• **Required work**
Please reproduce the lines of the records below from the one holding "IC5: DS1307 -> PCF8563" through the one holding "TR1: NPN (B", inclusive, skipping all pictures.

Itemized modification records
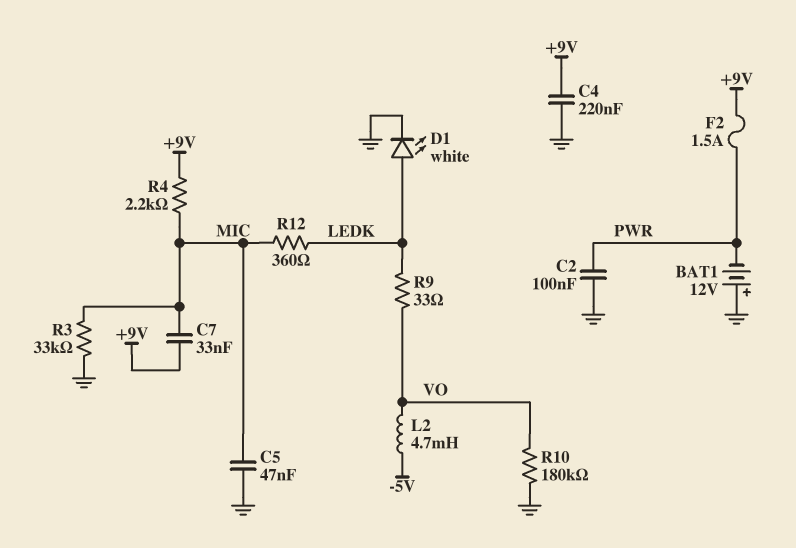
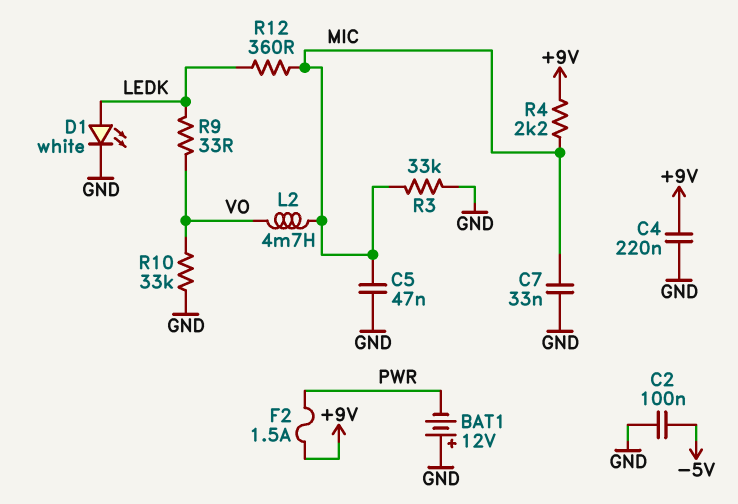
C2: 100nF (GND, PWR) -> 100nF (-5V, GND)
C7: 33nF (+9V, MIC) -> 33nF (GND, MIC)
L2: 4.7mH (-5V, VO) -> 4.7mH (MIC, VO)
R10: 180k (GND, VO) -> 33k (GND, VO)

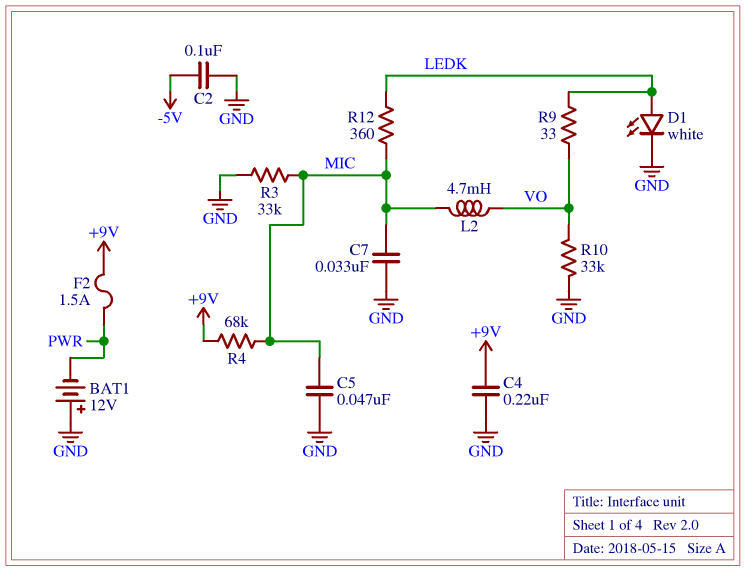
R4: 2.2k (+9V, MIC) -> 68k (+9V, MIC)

==

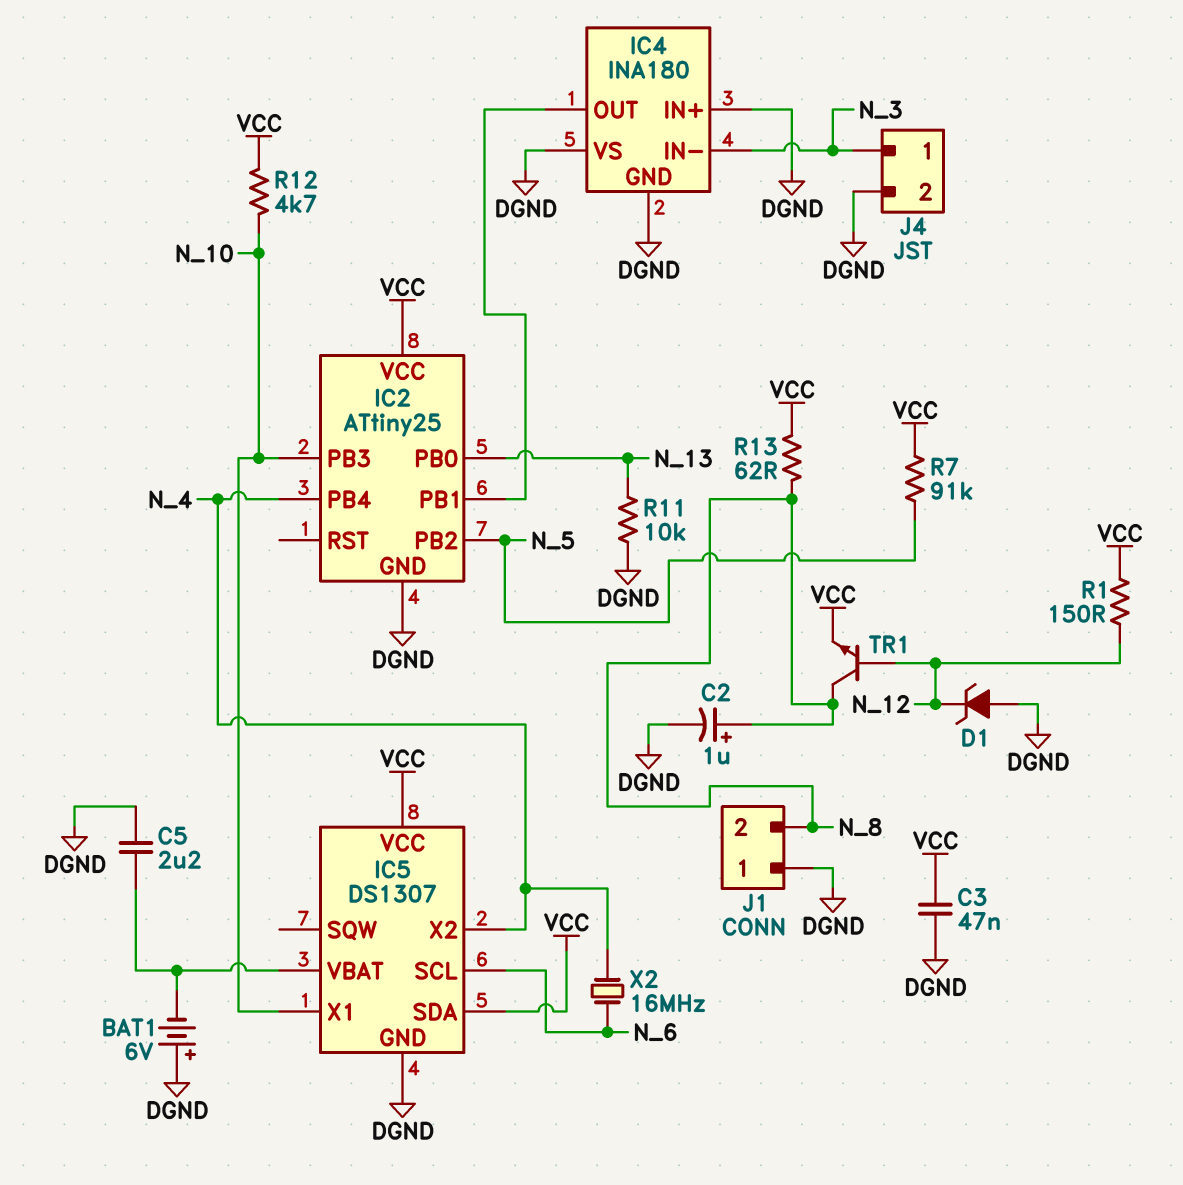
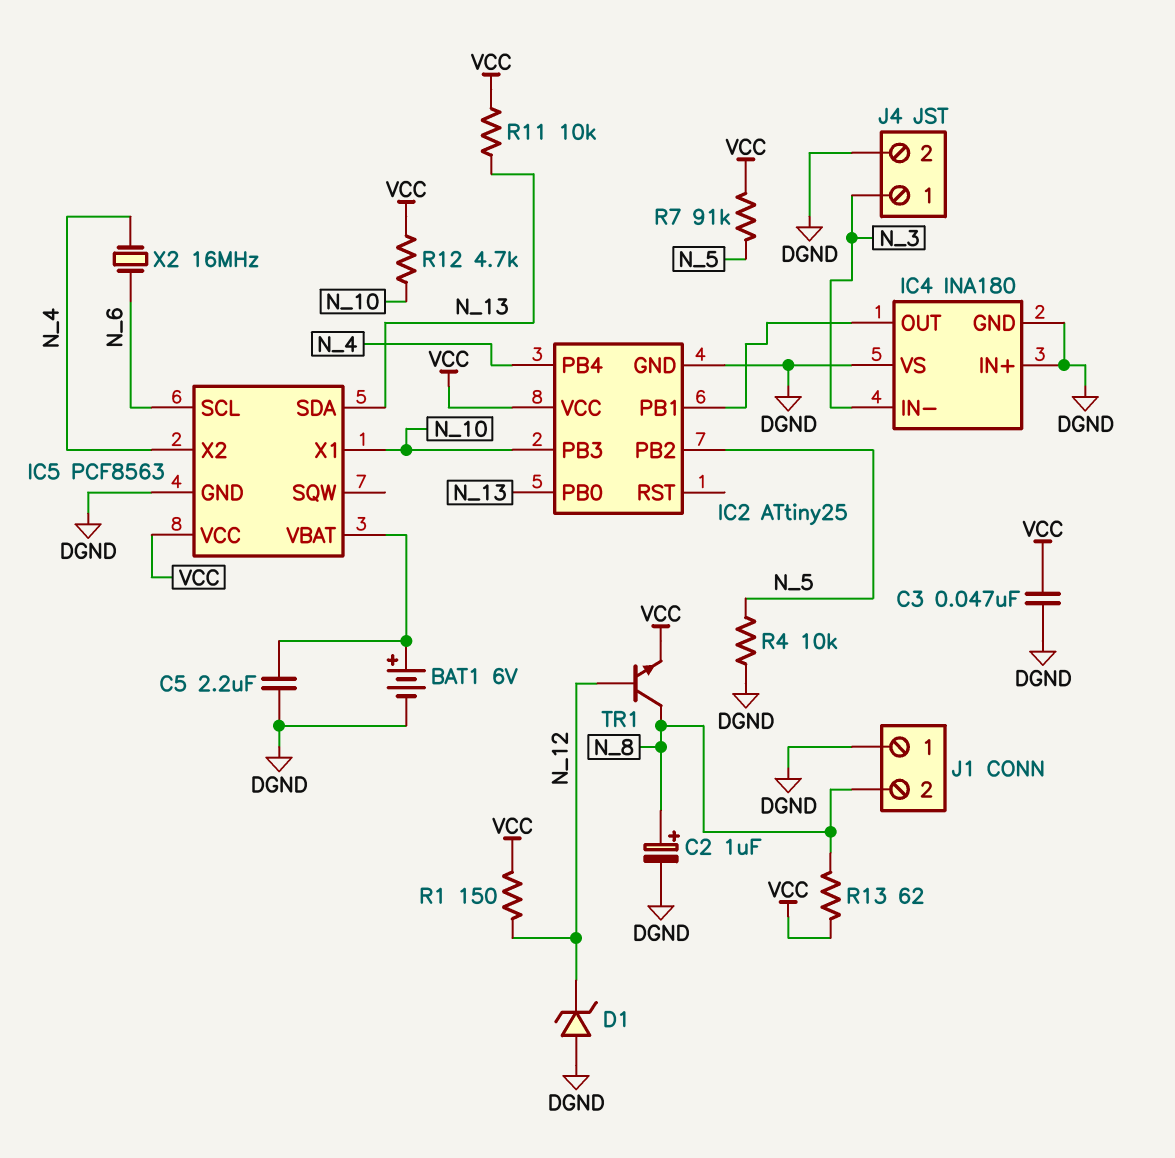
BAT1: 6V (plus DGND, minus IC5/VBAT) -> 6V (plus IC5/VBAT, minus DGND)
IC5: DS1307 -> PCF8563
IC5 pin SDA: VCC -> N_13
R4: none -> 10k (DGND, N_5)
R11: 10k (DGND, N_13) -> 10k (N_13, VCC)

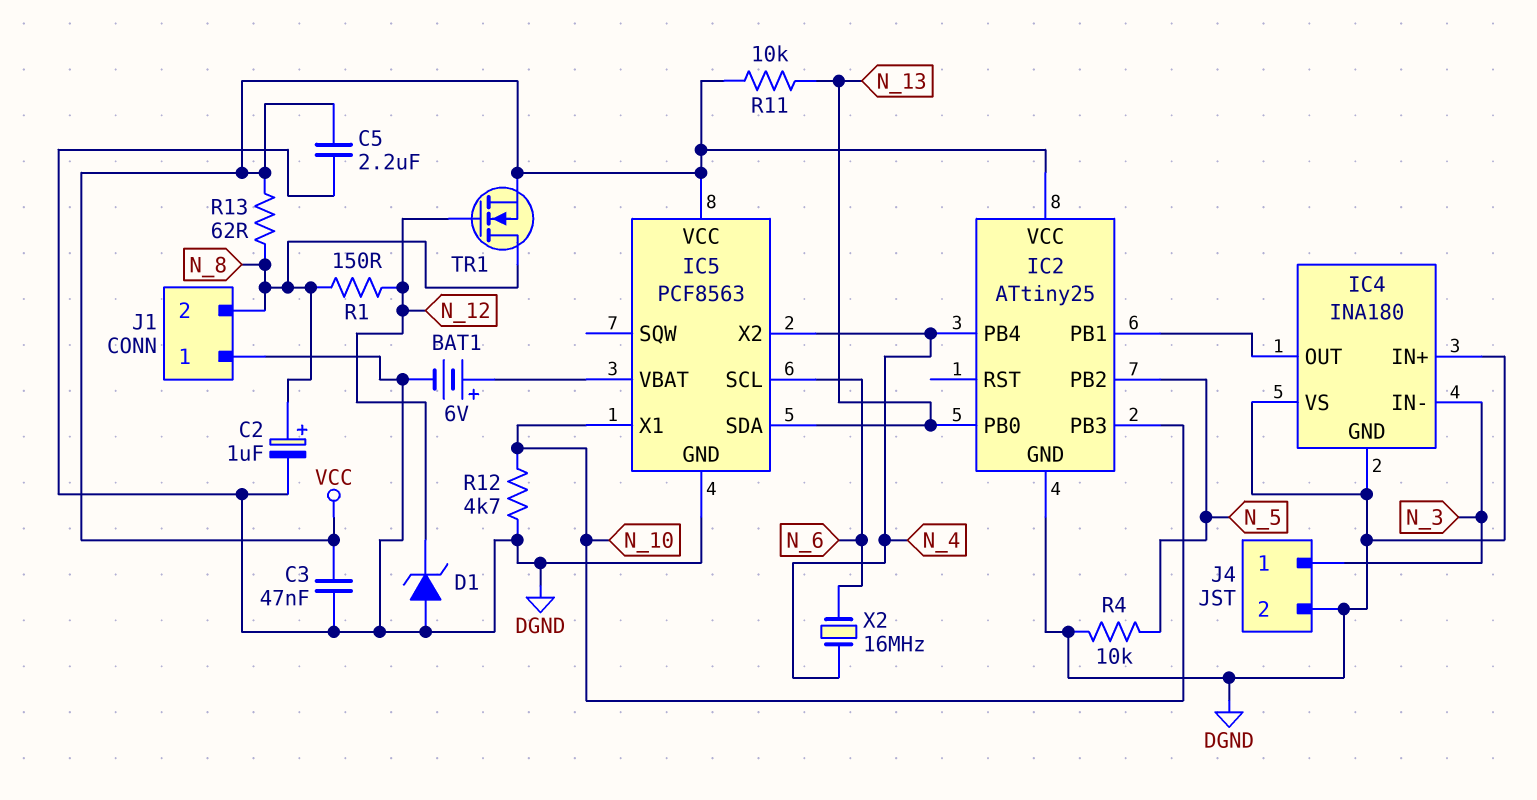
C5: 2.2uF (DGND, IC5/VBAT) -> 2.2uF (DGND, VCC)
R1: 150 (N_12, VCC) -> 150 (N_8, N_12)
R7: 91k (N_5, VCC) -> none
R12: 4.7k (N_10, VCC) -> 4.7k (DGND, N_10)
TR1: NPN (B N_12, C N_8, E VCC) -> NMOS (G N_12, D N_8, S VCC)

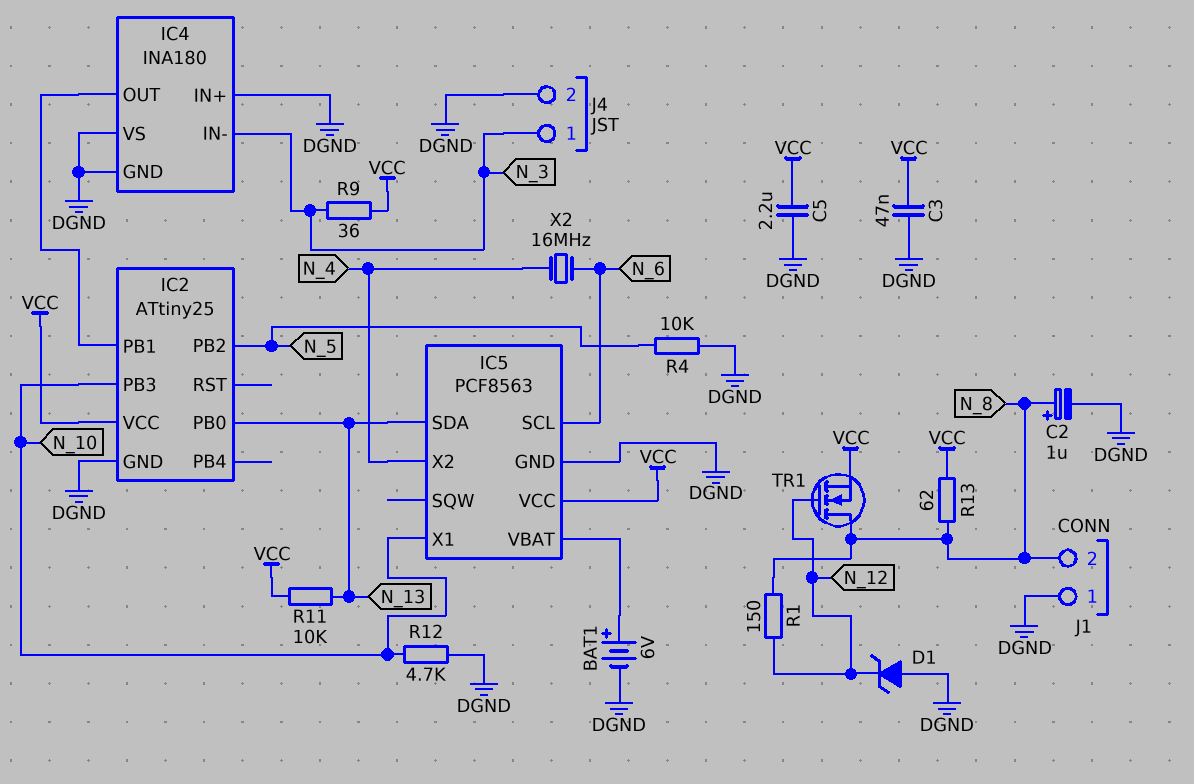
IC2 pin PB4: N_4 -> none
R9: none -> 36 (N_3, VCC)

• **Exercise solution**
IC5: DS1307 -> PCF8563
IC5 pin SDA: VCC -> N_13
R4: none -> 10k (DGND, N_5)
R11: 10k (DGND, N_13) -> 10k (N_13, VCC)

C5: 2.2uF (DGND, IC5/VBAT) -> 2.2uF (DGND, VCC)
R1: 150 (N_12, VCC) -> 150 (N_8, N_12)
R7: 91k (N_5, VCC) -> none
R12: 4.7k (N_10, VCC) -> 4.7k (DGND, N_10)
TR1: NPN (B N_12, C N_8, E VCC) -> NMOS (G N_12, D N_8, S VCC)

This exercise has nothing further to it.